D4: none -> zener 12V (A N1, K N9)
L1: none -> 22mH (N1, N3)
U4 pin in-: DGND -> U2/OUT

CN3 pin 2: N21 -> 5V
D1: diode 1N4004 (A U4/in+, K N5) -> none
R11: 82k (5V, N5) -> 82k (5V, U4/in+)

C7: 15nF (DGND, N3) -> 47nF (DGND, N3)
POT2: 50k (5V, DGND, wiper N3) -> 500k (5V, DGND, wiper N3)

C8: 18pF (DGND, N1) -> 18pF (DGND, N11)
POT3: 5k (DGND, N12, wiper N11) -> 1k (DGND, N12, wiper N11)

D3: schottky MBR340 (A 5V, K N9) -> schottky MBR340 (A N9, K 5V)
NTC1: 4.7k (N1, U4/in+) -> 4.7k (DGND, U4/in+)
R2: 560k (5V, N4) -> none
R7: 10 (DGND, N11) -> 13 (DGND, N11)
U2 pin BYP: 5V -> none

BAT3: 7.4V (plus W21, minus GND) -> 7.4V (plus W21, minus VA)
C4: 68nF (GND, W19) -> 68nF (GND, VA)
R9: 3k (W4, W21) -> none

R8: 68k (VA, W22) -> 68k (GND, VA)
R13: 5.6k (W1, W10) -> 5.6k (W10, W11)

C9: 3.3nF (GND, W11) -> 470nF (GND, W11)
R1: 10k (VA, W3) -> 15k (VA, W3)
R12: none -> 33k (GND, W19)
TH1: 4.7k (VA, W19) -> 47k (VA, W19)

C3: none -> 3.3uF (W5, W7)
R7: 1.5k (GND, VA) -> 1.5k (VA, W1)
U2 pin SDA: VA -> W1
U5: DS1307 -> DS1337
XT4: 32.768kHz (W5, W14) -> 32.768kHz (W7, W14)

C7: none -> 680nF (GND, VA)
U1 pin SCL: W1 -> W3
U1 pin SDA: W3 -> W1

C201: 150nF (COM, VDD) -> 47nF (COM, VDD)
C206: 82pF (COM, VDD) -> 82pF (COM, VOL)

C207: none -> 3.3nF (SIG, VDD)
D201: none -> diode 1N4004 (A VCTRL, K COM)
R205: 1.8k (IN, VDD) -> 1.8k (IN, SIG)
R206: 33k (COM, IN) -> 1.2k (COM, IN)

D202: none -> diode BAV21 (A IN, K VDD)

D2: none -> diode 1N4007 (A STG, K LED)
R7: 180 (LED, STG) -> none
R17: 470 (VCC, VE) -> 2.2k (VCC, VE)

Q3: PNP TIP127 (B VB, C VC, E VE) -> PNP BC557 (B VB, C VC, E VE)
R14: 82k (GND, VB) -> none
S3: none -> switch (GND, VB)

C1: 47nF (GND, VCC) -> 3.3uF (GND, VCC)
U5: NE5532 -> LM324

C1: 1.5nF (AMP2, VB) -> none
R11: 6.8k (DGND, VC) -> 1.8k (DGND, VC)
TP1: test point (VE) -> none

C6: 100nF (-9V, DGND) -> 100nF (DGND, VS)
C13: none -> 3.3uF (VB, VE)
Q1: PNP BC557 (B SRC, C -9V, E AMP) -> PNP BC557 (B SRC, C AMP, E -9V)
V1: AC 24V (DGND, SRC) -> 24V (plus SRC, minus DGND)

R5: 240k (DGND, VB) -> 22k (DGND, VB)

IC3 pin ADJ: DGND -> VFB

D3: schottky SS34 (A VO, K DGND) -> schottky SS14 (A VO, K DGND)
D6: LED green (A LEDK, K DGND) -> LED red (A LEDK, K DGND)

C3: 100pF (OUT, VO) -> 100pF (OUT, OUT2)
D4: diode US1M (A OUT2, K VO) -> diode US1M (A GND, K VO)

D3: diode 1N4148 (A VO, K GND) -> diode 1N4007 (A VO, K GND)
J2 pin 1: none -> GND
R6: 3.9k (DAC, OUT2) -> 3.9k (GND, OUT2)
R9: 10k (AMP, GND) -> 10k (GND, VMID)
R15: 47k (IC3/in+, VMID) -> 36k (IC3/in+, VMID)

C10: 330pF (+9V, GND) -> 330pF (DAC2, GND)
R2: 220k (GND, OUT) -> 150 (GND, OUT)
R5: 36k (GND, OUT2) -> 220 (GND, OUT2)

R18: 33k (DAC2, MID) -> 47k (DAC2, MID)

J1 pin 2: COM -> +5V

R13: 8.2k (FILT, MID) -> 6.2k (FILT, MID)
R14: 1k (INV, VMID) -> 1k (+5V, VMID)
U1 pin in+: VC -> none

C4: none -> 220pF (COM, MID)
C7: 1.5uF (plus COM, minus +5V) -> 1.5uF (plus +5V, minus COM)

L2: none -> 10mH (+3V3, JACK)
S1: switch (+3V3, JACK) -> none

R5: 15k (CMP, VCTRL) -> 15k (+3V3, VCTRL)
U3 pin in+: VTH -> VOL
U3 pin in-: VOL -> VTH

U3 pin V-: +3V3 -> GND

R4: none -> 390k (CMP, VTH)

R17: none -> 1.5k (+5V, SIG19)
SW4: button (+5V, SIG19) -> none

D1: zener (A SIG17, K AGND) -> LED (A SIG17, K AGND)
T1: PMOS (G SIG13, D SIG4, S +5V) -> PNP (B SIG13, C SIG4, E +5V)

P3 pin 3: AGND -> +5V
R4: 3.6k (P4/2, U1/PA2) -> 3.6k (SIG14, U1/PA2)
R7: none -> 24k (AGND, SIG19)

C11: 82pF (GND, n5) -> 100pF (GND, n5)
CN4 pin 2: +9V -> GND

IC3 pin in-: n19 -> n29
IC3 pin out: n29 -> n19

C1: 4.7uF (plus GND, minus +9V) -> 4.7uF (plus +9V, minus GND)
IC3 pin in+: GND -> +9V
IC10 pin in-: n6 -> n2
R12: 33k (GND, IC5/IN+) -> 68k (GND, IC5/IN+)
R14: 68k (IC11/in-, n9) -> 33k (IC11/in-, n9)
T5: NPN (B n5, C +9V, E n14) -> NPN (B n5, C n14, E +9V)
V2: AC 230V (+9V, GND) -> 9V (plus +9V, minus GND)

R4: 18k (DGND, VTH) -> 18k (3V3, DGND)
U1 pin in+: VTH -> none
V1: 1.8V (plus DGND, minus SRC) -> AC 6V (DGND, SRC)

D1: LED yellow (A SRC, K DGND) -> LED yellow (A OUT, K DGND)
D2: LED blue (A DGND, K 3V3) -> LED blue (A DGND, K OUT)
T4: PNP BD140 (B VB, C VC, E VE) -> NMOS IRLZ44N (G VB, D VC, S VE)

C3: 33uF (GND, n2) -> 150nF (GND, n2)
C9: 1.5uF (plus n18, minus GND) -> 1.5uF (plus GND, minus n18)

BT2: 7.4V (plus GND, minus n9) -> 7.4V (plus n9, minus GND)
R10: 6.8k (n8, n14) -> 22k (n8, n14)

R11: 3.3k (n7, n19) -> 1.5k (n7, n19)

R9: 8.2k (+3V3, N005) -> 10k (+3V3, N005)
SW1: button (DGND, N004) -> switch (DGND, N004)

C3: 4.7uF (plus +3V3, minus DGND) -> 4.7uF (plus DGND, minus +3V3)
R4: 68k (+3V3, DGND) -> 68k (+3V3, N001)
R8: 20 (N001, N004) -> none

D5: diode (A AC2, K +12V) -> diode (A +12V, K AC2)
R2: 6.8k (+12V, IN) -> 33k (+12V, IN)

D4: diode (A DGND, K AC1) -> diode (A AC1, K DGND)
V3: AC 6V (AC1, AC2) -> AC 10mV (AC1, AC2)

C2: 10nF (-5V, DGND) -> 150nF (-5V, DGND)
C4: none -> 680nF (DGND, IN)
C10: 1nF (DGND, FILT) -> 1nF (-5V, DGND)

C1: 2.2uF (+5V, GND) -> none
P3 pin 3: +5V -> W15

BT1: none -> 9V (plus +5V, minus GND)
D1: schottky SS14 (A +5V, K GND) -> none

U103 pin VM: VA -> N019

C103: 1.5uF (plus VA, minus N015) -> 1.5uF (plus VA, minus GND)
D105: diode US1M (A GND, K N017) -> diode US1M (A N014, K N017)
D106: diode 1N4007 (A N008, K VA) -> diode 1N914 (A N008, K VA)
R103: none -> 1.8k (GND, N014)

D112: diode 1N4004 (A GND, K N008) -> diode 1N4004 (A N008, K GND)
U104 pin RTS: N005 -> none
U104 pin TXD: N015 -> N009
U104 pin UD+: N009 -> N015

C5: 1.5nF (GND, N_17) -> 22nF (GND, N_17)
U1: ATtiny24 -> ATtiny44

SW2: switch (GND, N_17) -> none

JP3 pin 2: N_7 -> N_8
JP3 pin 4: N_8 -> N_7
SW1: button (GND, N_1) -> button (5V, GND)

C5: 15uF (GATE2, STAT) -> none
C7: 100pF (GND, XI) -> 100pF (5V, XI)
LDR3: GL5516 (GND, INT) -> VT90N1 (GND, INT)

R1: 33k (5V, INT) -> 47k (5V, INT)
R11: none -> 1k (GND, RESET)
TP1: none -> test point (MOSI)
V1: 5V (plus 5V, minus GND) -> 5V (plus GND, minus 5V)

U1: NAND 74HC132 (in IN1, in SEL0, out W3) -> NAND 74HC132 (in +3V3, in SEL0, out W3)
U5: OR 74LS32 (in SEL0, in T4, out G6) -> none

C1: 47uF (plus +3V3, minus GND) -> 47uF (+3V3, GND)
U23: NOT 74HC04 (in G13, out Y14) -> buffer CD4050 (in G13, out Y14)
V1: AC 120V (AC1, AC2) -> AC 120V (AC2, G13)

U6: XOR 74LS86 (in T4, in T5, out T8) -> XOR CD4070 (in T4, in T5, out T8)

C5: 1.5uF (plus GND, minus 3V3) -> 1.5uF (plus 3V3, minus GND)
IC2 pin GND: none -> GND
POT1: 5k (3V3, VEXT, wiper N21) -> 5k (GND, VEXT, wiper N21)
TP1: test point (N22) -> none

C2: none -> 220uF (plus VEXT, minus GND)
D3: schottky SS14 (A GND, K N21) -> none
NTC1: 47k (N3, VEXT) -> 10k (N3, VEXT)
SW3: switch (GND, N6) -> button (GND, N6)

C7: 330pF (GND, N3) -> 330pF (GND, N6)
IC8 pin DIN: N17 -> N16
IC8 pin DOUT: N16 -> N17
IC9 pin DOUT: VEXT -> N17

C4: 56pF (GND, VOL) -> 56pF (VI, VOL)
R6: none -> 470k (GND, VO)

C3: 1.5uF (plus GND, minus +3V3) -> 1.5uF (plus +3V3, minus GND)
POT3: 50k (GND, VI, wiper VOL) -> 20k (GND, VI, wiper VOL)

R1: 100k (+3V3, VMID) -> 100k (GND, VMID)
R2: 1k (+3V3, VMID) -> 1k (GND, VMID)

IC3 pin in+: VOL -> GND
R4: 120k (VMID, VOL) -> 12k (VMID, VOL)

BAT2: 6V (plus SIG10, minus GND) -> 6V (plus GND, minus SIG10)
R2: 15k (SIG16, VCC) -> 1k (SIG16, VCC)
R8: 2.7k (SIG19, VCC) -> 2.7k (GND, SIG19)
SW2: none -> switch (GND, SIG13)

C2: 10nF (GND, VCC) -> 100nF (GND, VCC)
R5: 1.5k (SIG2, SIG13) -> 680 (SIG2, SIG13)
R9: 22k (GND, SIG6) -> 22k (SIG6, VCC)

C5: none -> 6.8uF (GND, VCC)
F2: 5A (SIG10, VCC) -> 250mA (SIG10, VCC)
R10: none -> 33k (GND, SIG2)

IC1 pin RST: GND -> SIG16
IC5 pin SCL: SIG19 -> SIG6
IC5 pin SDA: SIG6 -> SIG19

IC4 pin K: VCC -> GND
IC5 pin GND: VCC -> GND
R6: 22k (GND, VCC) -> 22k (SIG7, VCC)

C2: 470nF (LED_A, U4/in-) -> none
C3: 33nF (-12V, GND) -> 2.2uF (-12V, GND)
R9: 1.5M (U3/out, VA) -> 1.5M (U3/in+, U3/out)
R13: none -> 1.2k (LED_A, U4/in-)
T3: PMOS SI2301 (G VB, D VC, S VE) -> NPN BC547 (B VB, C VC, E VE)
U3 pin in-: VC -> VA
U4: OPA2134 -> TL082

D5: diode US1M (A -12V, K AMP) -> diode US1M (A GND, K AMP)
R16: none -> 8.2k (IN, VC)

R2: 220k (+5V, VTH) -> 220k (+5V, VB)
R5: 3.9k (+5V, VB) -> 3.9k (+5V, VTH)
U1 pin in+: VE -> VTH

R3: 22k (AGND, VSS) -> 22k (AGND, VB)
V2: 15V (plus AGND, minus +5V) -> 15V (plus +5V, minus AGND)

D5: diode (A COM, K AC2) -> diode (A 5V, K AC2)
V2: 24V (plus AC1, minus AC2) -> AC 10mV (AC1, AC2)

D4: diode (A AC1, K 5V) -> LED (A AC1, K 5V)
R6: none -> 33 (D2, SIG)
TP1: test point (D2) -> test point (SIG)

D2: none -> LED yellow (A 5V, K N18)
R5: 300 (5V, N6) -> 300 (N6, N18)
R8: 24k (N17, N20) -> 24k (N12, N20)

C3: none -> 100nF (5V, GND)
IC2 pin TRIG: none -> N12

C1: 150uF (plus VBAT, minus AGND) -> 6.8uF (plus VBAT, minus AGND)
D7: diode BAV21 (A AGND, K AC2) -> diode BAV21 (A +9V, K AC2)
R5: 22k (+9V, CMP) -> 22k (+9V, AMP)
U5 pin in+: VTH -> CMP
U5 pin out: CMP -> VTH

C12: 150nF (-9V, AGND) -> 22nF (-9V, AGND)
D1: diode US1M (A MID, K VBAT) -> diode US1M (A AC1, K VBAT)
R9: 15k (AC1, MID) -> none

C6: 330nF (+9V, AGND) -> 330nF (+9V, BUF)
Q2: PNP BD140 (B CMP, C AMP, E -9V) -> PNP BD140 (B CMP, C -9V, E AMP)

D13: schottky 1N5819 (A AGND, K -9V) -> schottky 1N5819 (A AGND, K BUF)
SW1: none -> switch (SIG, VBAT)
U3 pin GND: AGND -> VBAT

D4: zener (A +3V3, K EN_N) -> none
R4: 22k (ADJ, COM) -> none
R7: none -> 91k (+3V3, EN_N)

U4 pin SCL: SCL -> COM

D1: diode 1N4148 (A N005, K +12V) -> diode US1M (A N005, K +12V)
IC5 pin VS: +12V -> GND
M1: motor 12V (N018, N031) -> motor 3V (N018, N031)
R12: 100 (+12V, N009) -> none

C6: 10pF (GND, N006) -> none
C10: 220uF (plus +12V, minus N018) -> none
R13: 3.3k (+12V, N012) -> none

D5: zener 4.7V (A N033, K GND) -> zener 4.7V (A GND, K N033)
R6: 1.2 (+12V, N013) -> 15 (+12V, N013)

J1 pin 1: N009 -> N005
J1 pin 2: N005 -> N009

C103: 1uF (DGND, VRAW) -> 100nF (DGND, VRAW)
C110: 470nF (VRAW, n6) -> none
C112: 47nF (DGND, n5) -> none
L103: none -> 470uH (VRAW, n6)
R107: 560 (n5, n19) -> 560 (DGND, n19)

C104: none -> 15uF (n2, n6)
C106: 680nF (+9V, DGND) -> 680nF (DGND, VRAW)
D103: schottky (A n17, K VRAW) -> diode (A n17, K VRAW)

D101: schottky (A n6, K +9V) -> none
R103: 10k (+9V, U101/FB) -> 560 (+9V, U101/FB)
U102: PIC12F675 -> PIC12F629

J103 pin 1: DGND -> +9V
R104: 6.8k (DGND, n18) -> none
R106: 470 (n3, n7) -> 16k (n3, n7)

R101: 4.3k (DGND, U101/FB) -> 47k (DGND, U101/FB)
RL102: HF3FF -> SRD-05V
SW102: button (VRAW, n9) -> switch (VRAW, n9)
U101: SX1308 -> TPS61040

* ASSIGNMENT *
Find "BAT2: 6V (plus" in the entries above and copy that whole line exactly, then each line after it through the line that contains "F2: 5A (SIG10, VCC) -> 250mA (SIG10, VCC)".

* WRITTEN SOLUTION *
BAT2: 6V (plus SIG10, minus GND) -> 6V (plus GND, minus SIG10)
R2: 15k (SIG16, VCC) -> 1k (SIG16, VCC)
R8: 2.7k (SIG19, VCC) -> 2.7k (GND, SIG19)
SW2: none -> switch (GND, SIG13)

C2: 10nF (GND, VCC) -> 100nF (GND, VCC)
R5: 1.5k (SIG2, SIG13) -> 680 (SIG2, SIG13)
R9: 22k (GND, SIG6) -> 22k (SIG6, VCC)

C5: none -> 6.8uF (GND, VCC)
F2: 5A (SIG10, VCC) -> 250mA (SIG10, VCC)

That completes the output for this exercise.